WORK TO COMPLETE =
A word-for-word retyping of the listing is the goal.

--- SOURCE DATA Enclosed Below ---

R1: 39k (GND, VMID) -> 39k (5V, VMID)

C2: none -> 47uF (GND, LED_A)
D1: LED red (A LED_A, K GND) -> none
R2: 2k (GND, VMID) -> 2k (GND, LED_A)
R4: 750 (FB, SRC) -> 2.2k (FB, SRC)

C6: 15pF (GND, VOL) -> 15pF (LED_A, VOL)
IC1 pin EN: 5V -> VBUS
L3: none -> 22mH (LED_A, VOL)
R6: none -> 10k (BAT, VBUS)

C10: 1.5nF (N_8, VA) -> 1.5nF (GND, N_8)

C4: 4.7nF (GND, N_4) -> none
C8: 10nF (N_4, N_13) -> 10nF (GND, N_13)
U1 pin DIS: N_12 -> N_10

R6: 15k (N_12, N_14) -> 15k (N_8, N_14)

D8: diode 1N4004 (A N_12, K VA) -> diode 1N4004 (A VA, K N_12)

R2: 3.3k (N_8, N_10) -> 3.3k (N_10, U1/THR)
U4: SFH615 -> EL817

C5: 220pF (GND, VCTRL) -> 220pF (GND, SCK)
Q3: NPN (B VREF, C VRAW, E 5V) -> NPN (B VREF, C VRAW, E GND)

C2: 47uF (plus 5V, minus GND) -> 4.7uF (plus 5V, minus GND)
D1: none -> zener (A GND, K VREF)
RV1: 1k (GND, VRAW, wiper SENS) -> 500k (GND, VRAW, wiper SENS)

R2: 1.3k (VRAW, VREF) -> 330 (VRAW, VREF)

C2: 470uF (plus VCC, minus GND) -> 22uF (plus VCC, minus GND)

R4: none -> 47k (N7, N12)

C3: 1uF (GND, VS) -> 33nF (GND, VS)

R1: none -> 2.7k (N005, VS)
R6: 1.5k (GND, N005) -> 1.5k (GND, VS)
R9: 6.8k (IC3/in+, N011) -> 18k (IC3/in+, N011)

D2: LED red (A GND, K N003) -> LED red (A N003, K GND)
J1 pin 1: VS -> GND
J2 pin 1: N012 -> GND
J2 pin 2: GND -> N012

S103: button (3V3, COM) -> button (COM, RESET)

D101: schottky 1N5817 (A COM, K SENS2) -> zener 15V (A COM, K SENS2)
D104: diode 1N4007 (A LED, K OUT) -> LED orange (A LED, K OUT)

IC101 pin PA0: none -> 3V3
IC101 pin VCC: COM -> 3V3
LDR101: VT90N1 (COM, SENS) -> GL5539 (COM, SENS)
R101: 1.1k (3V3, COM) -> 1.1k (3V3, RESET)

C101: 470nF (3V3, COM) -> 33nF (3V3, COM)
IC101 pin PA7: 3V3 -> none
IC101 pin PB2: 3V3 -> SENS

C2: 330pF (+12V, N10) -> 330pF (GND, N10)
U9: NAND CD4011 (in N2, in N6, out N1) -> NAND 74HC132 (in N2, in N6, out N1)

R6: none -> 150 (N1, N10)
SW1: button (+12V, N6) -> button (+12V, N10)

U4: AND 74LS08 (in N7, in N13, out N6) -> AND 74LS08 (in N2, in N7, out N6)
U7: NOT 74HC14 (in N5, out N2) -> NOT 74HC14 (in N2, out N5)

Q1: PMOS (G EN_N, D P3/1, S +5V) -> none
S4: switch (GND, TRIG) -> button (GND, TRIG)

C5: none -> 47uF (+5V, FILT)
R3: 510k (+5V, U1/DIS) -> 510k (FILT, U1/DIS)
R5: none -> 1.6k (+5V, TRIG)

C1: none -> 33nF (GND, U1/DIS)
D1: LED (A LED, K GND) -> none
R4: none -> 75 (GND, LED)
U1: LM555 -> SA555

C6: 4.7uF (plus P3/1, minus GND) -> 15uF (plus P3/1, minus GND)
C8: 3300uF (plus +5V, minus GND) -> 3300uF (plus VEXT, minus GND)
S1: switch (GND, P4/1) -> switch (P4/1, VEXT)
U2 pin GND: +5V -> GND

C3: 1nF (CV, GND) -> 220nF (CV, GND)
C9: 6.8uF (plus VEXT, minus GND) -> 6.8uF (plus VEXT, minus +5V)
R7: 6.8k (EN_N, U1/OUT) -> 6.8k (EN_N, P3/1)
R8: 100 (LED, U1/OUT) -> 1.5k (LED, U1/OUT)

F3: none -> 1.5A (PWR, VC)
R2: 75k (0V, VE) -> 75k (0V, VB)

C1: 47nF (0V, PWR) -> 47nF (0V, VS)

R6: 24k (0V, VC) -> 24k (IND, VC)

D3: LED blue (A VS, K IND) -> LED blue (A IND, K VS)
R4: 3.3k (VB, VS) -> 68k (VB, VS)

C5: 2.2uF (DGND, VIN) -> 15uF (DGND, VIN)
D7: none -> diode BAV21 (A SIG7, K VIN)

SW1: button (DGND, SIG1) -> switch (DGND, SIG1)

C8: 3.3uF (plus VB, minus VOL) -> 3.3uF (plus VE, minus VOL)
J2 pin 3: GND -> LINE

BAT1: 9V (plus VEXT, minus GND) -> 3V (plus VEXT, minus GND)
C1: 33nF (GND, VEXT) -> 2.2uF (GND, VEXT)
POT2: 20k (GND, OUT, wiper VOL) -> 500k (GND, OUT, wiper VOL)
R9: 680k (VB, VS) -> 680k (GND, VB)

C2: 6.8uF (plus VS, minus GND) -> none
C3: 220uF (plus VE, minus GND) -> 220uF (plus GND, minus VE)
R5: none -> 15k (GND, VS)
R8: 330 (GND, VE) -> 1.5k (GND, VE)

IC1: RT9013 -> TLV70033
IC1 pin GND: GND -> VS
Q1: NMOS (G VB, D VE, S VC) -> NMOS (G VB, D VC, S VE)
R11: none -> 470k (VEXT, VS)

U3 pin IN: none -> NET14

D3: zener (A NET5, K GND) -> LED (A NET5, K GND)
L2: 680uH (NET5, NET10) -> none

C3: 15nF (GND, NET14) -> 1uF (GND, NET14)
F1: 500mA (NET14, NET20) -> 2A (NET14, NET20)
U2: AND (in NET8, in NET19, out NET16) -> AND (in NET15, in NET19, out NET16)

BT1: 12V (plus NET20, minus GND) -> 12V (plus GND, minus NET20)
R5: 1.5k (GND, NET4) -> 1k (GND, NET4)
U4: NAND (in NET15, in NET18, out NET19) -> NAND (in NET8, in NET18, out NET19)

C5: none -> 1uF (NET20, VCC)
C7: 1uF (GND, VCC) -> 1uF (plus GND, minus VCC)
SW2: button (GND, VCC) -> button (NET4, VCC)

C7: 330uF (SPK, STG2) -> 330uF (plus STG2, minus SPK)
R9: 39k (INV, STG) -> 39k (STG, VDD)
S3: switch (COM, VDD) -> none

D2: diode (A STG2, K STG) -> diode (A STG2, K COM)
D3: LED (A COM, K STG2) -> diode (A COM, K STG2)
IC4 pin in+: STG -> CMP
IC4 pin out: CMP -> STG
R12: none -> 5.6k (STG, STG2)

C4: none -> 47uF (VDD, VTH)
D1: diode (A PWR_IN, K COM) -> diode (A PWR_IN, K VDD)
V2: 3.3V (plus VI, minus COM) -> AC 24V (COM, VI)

--- End of Enclosed SOURCE DATA ---

EXPECTED OUTPUT =
R1: 39k (GND, VMID) -> 39k (5V, VMID)

C2: none -> 47uF (GND, LED_A)
D1: LED red (A LED_A, K GND) -> none
R2: 2k (GND, VMID) -> 2k (GND, LED_A)
R4: 750 (FB, SRC) -> 2.2k (FB, SRC)

C6: 15pF (GND, VOL) -> 15pF (LED_A, VOL)
IC1 pin EN: 5V -> VBUS
L3: none -> 22mH (LED_A, VOL)
R6: none -> 10k (BAT, VBUS)

C10: 1.5nF (N_8, VA) -> 1.5nF (GND, N_8)

C4: 4.7nF (GND, N_4) -> none
C8: 10nF (N_4, N_13) -> 10nF (GND, N_13)
U1 pin DIS: N_12 -> N_10

R6: 15k (N_12, N_14) -> 15k (N_8, N_14)

D8: diode 1N4004 (A N_12, K VA) -> diode 1N4004 (A VA, K N_12)

R2: 3.3k (N_8, N_10) -> 3.3k (N_10, U1/THR)
U4: SFH615 -> EL817

C5: 220pF (GND, VCTRL) -> 220pF (GND, SCK)
Q3: NPN (B VREF, C VRAW, E 5V) -> NPN (B VREF, C VRAW, E GND)

C2: 47uF (plus 5V, minus GND) -> 4.7uF (plus 5V, minus GND)
D1: none -> zener (A GND, K VREF)
RV1: 1k (GND, VRAW, wiper SENS) -> 500k (GND, VRAW, wiper SENS)

R2: 1.3k (VRAW, VREF) -> 330 (VRAW, VREF)

C2: 470uF (plus VCC, minus GND) -> 22uF (plus VCC, minus GND)

R4: none -> 47k (N7, N12)

C3: 1uF (GND, VS) -> 33nF (GND, VS)

R1: none -> 2.7k (N005, VS)
R6: 1.5k (GND, N005) -> 1.5k (GND, VS)
R9: 6.8k (IC3/in+, N011) -> 18k (IC3/in+, N011)

D2: LED red (A GND, K N003) -> LED red (A N003, K GND)
J1 pin 1: VS -> GND
J2 pin 1: N012 -> GND
J2 pin 2: GND -> N012

S103: button (3V3, COM) -> button (COM, RESET)

D101: schottky 1N5817 (A COM, K SENS2) -> zener 15V (A COM, K SENS2)
D104: diode 1N4007 (A LED, K OUT) -> LED orange (A LED, K OUT)

IC101 pin PA0: none -> 3V3
IC101 pin VCC: COM -> 3V3
LDR101: VT90N1 (COM, SENS) -> GL5539 (COM, SENS)
R101: 1.1k (3V3, COM) -> 1.1k (3V3, RESET)

C101: 470nF (3V3, COM) -> 33nF (3V3, COM)
IC101 pin PA7: 3V3 -> none
IC101 pin PB2: 3V3 -> SENS

C2: 330pF (+12V, N10) -> 330pF (GND, N10)
U9: NAND CD4011 (in N2, in N6, out N1) -> NAND 74HC132 (in N2, in N6, out N1)

R6: none -> 150 (N1, N10)
SW1: button (+12V, N6) -> button (+12V, N10)

U4: AND 74LS08 (in N7, in N13, out N6) -> AND 74LS08 (in N2, in N7, out N6)
U7: NOT 74HC14 (in N5, out N2) -> NOT 74HC14 (in N2, out N5)

Q1: PMOS (G EN_N, D P3/1, S +5V) -> none
S4: switch (GND, TRIG) -> button (GND, TRIG)

C5: none -> 47uF (+5V, FILT)
R3: 510k (+5V, U1/DIS) -> 510k (FILT, U1/DIS)
R5: none -> 1.6k (+5V, TRIG)

C1: none -> 33nF (GND, U1/DIS)
D1: LED (A LED, K GND) -> none
R4: none -> 75 (GND, LED)
U1: LM555 -> SA555

C6: 4.7uF (plus P3/1, minus GND) -> 15uF (plus P3/1, minus GND)
C8: 3300uF (plus +5V, minus GND) -> 3300uF (plus VEXT, minus GND)
S1: switch (GND, P4/1) -> switch (P4/1, VEXT)
U2 pin GND: +5V -> GND

C3: 1nF (CV, GND) -> 220nF (CV, GND)
C9: 6.8uF (plus VEXT, minus GND) -> 6.8uF (plus VEXT, minus +5V)
R7: 6.8k (EN_N, U1/OUT) -> 6.8k (EN_N, P3/1)
R8: 100 (LED, U1/OUT) -> 1.5k (LED, U1/OUT)

F3: none -> 1.5A (PWR, VC)
R2: 75k (0V, VE) -> 75k (0V, VB)

C1: 47nF (0V, PWR) -> 47nF (0V, VS)

R6: 24k (0V, VC) -> 24k (IND, VC)

D3: LED blue (A VS, K IND) -> LED blue (A IND, K VS)
R4: 3.3k (VB, VS) -> 68k (VB, VS)

C5: 2.2uF (DGND, VIN) -> 15uF (DGND, VIN)
D7: none -> diode BAV21 (A SIG7, K VIN)

SW1: button (DGND, SIG1) -> switch (DGND, SIG1)

C8: 3.3uF (plus VB, minus VOL) -> 3.3uF (plus VE, minus VOL)
J2 pin 3: GND -> LINE

BAT1: 9V (plus VEXT, minus GND) -> 3V (plus VEXT, minus GND)
C1: 33nF (GND, VEXT) -> 2.2uF (GND, VEXT)
POT2: 20k (GND, OUT, wiper VOL) -> 500k (GND, OUT, wiper VOL)
R9: 680k (VB, VS) -> 680k (GND, VB)

C2: 6.8uF (plus VS, minus GND) -> none
C3: 220uF (plus VE, minus GND) -> 220uF (plus GND, minus VE)
R5: none -> 15k (GND, VS)
R8: 330 (GND, VE) -> 1.5k (GND, VE)

IC1: RT9013 -> TLV70033
IC1 pin GND: GND -> VS
Q1: NMOS (G VB, D VE, S VC) -> NMOS (G VB, D VC, S VE)
R11: none -> 470k (VEXT, VS)

U3 pin IN: none -> NET14

D3: zener (A NET5, K GND) -> LED (A NET5, K GND)
L2: 680uH (NET5, NET10) -> none

C3: 15nF (GND, NET14) -> 1uF (GND, NET14)
F1: 500mA (NET14, NET20) -> 2A (NET14, NET20)
U2: AND (in NET8, in NET19, out NET16) -> AND (in NET15, in NET19, out NET16)

BT1: 12V (plus NET20, minus GND) -> 12V (plus GND, minus NET20)
R5: 1.5k (GND, NET4) -> 1k (GND, NET4)
U4: NAND (in NET15, in NET18, out NET19) -> NAND (in NET8, in NET18, out NET19)

C5: none -> 1uF (NET20, VCC)
C7: 1uF (GND, VCC) -> 1uF (plus GND, minus VCC)
SW2: button (GND, VCC) -> button (NET4, VCC)

C7: 330uF (SPK, STG2) -> 330uF (plus STG2, minus SPK)
R9: 39k (INV, STG) -> 39k (STG, VDD)
S3: switch (COM, VDD) -> none

D2: diode (A STG2, K STG) -> diode (A STG2, K COM)
D3: LED (A COM, K STG2) -> diode (A COM, K STG2)
IC4 pin in+: STG -> CMP
IC4 pin out: CMP -> STG
R12: none -> 5.6k (STG, STG2)

C4: none -> 47uF (VDD, VTH)
D1: diode (A PWR_IN, K COM) -> diode (A PWR_IN, K VDD)
V2: 3.3V (plus VI, minus COM) -> AC 24V (COM, VI)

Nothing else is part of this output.